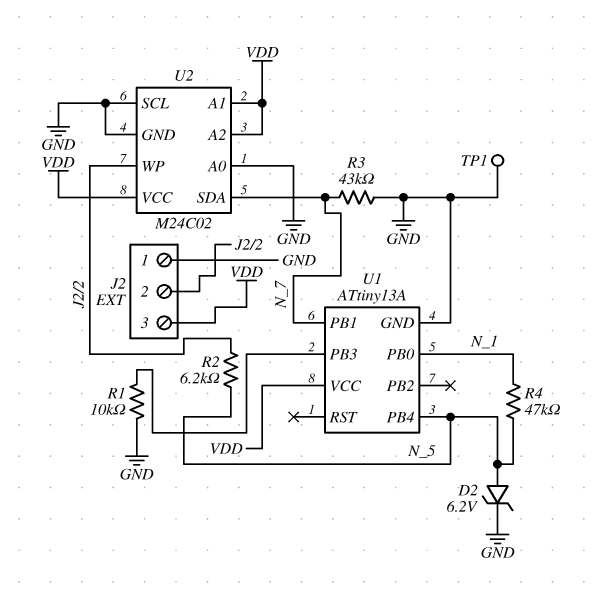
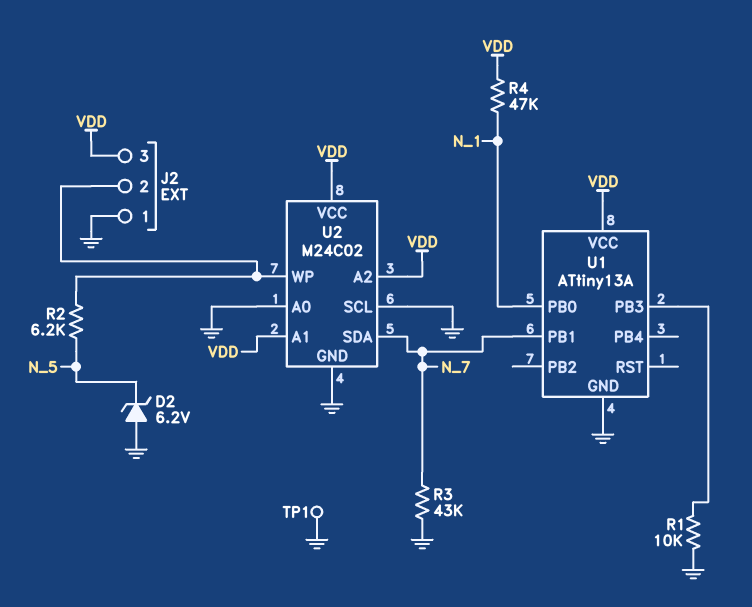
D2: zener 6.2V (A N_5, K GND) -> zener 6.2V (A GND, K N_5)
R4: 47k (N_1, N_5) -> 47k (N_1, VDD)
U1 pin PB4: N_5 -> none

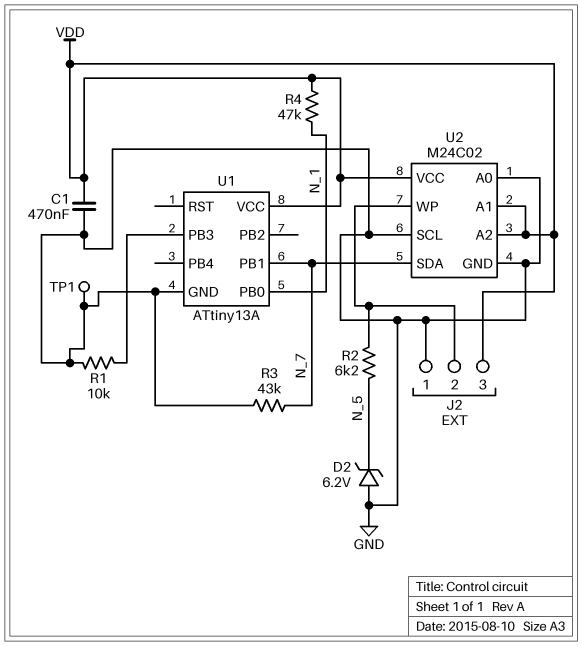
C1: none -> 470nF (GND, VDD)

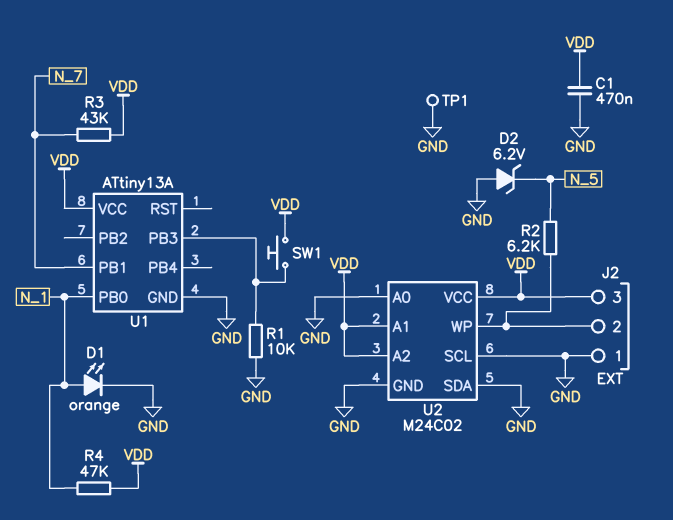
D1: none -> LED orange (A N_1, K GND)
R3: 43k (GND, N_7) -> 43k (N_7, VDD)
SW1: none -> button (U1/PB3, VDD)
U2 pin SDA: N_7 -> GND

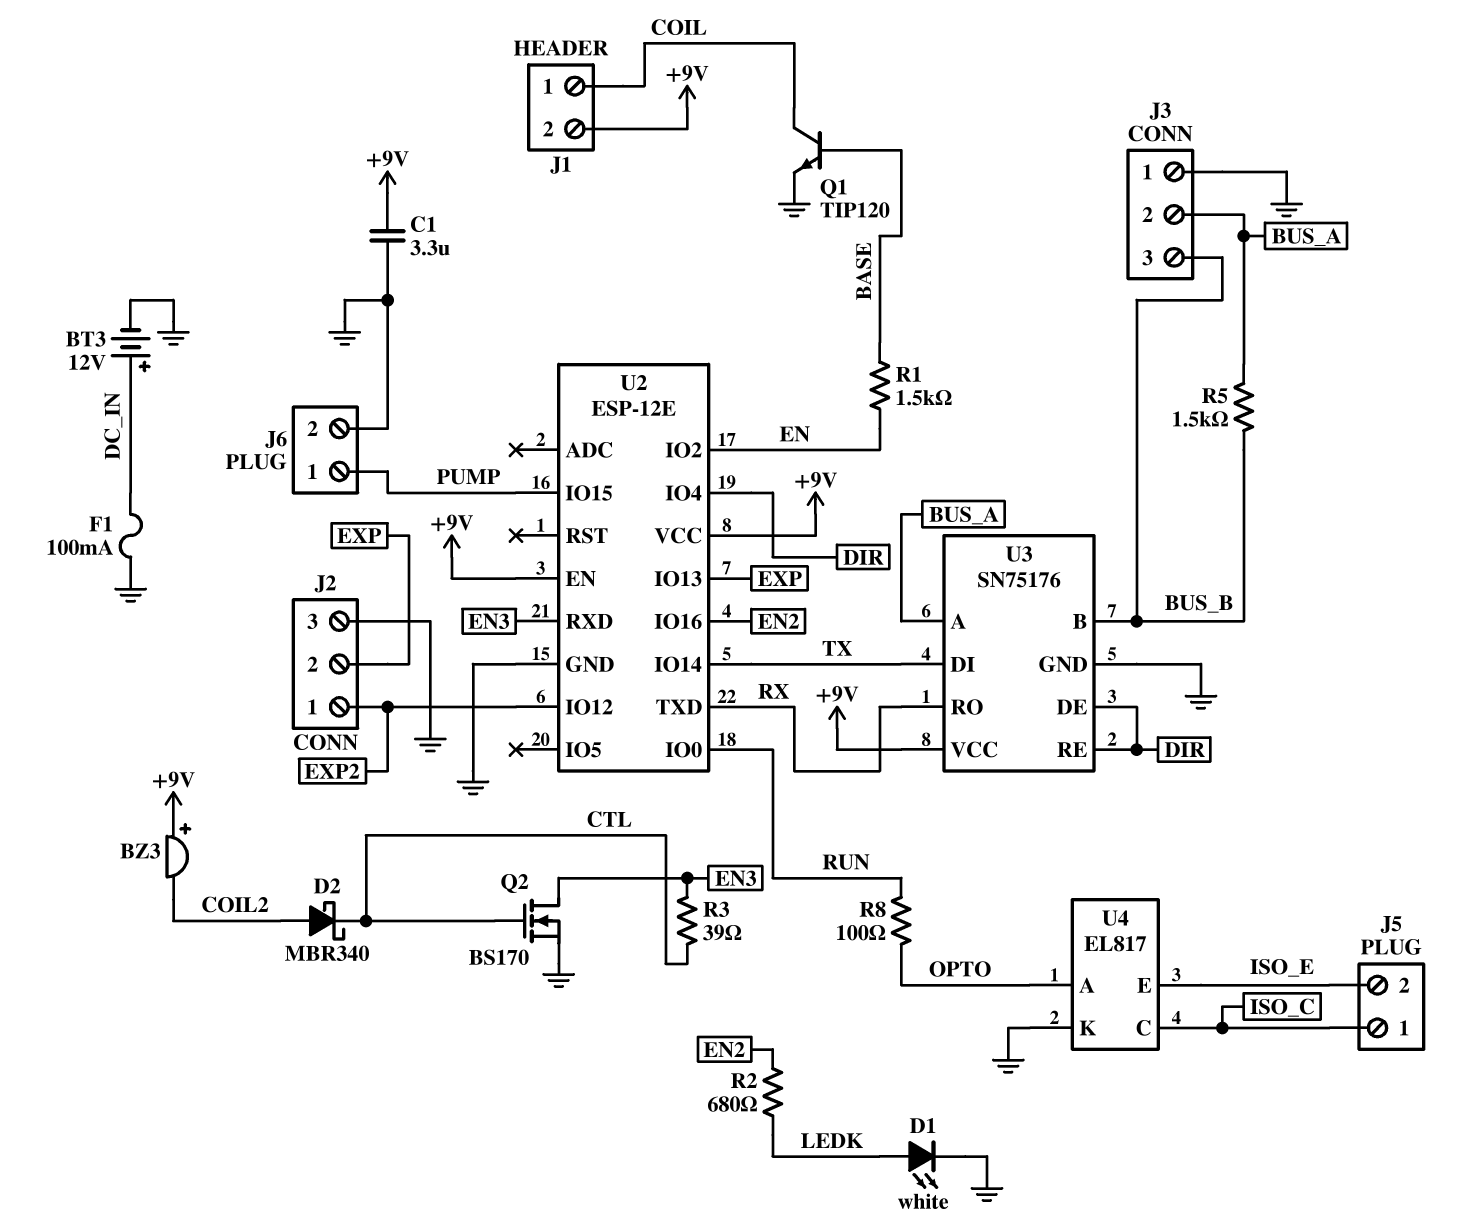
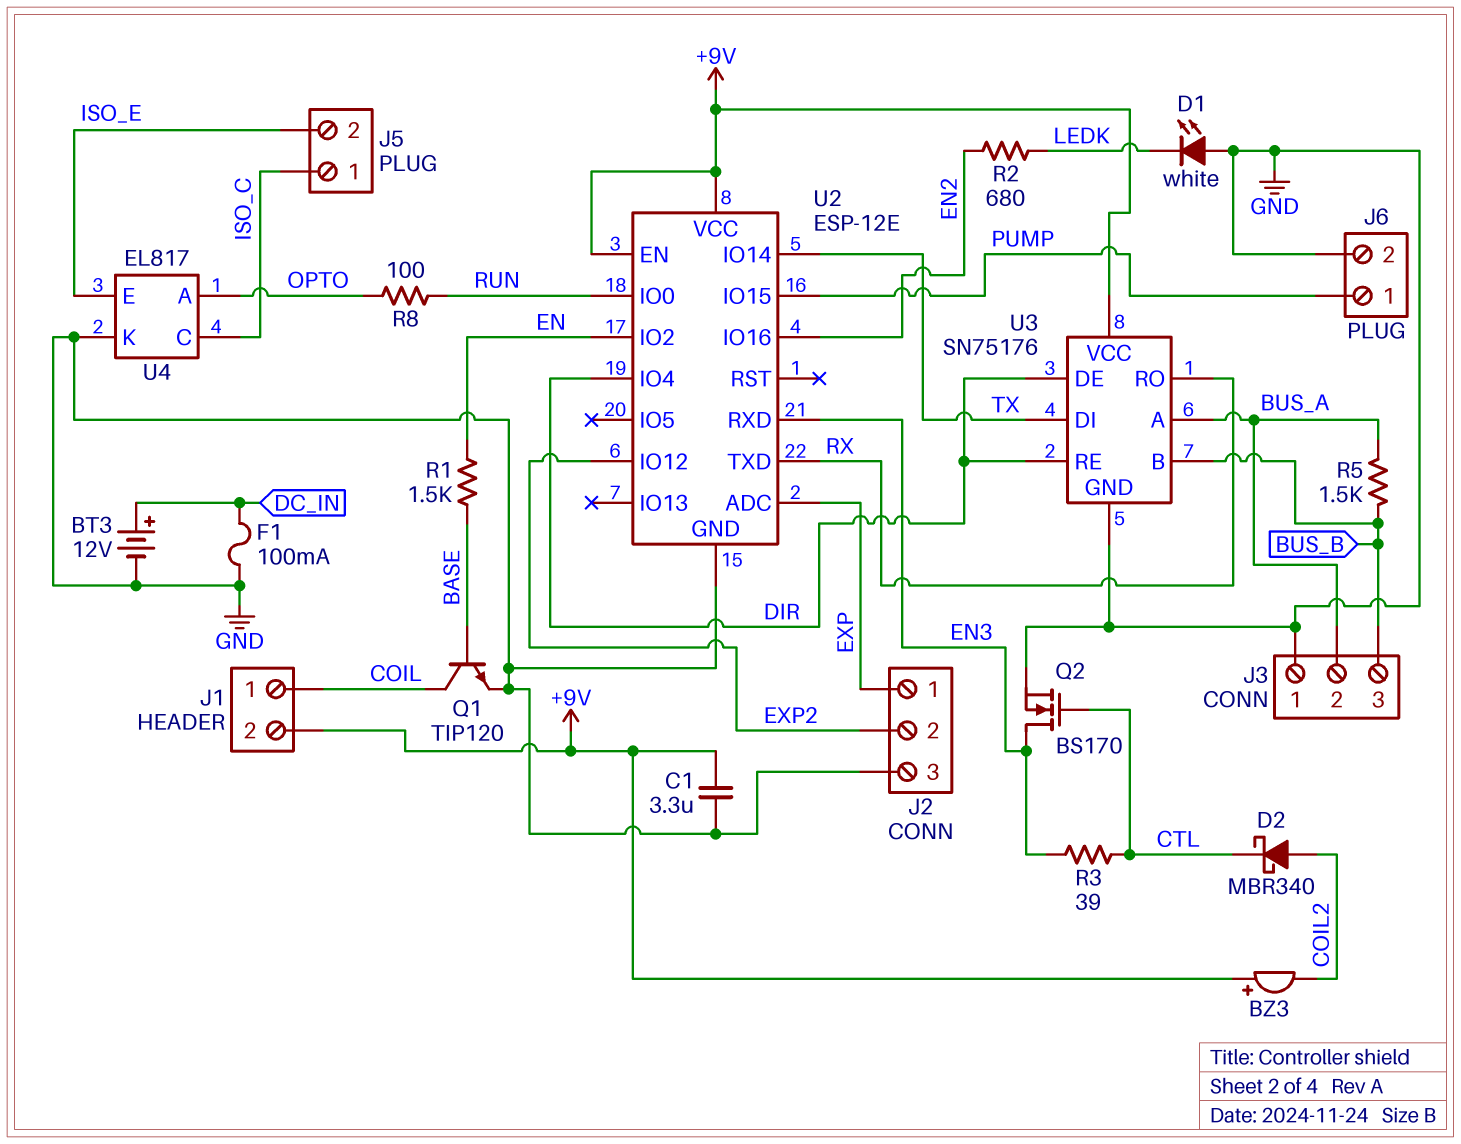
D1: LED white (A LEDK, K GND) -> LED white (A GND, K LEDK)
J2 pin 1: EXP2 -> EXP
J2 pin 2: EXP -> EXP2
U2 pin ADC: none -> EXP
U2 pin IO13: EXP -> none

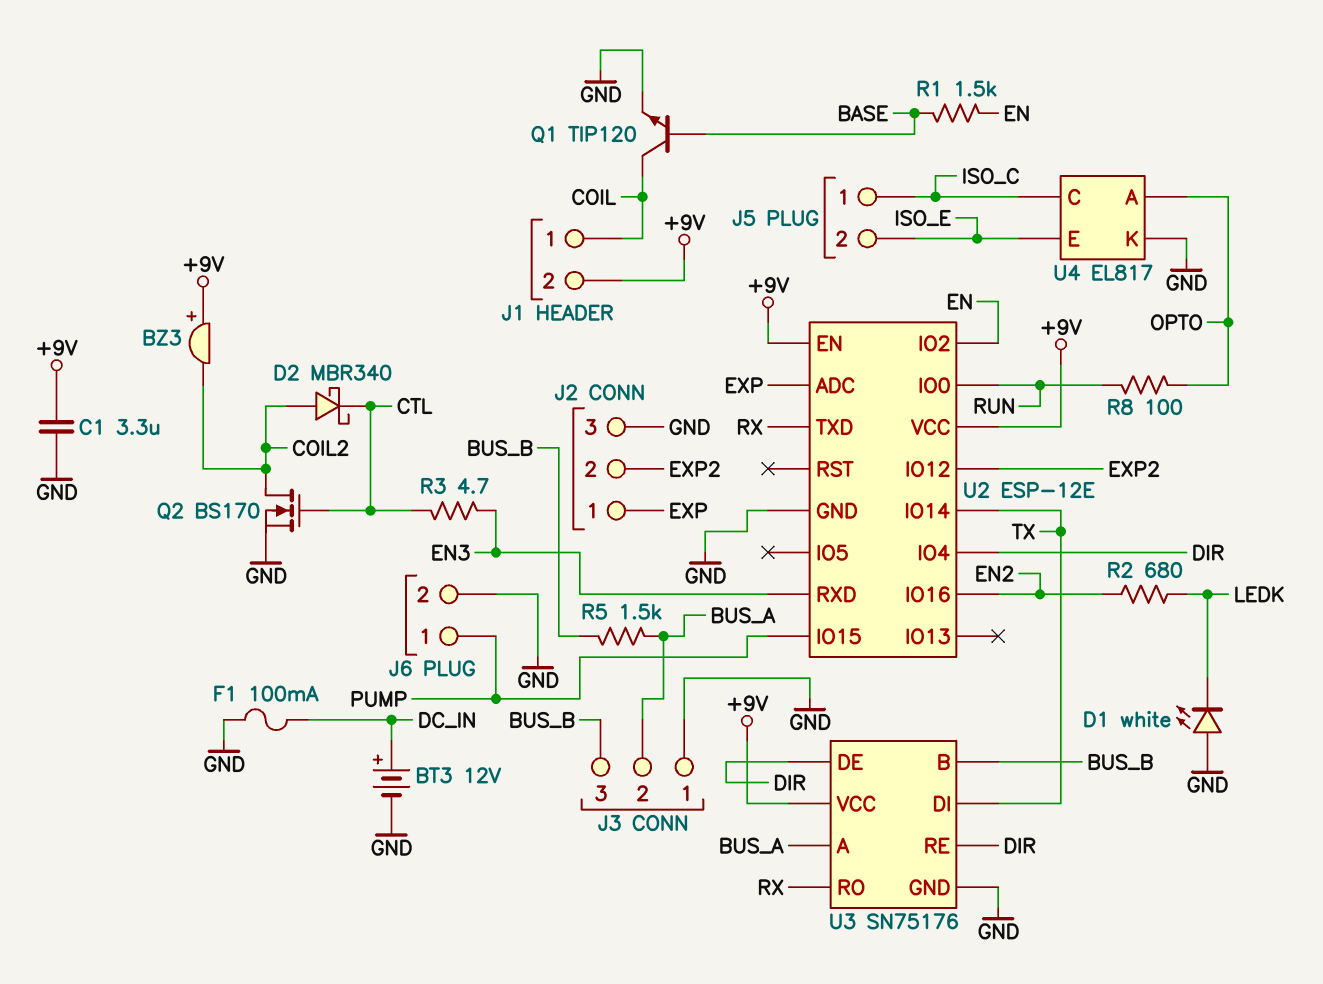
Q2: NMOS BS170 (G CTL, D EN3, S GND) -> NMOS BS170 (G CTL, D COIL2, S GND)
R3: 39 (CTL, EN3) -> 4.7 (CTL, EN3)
──────────────────────────────
## EXERCISE DESCRIPTION
Return every entry from the listing above exactly as it stands, leaving out any picture.

## RESPONSE TO THE TASK
D2: zener 6.2V (A N_5, K GND) -> zener 6.2V (A GND, K N_5)
R4: 47k (N_1, N_5) -> 47k (N_1, VDD)
U1 pin PB4: N_5 -> none

C1: none -> 470nF (GND, VDD)

D1: none -> LED orange (A N_1, K GND)
R3: 43k (GND, N_7) -> 43k (N_7, VDD)
SW1: none -> button (U1/PB3, VDD)
U2 pin SDA: N_7 -> GND

D1: LED white (A LEDK, K GND) -> LED white (A GND, K LEDK)
J2 pin 1: EXP2 -> EXP
J2 pin 2: EXP -> EXP2
U2 pin ADC: none -> EXP
U2 pin IO13: EXP -> none

Q2: NMOS BS170 (G CTL, D EN3, S GND) -> NMOS BS170 (G CTL, D COIL2, S GND)
R3: 39 (CTL, EN3) -> 4.7 (CTL, EN3)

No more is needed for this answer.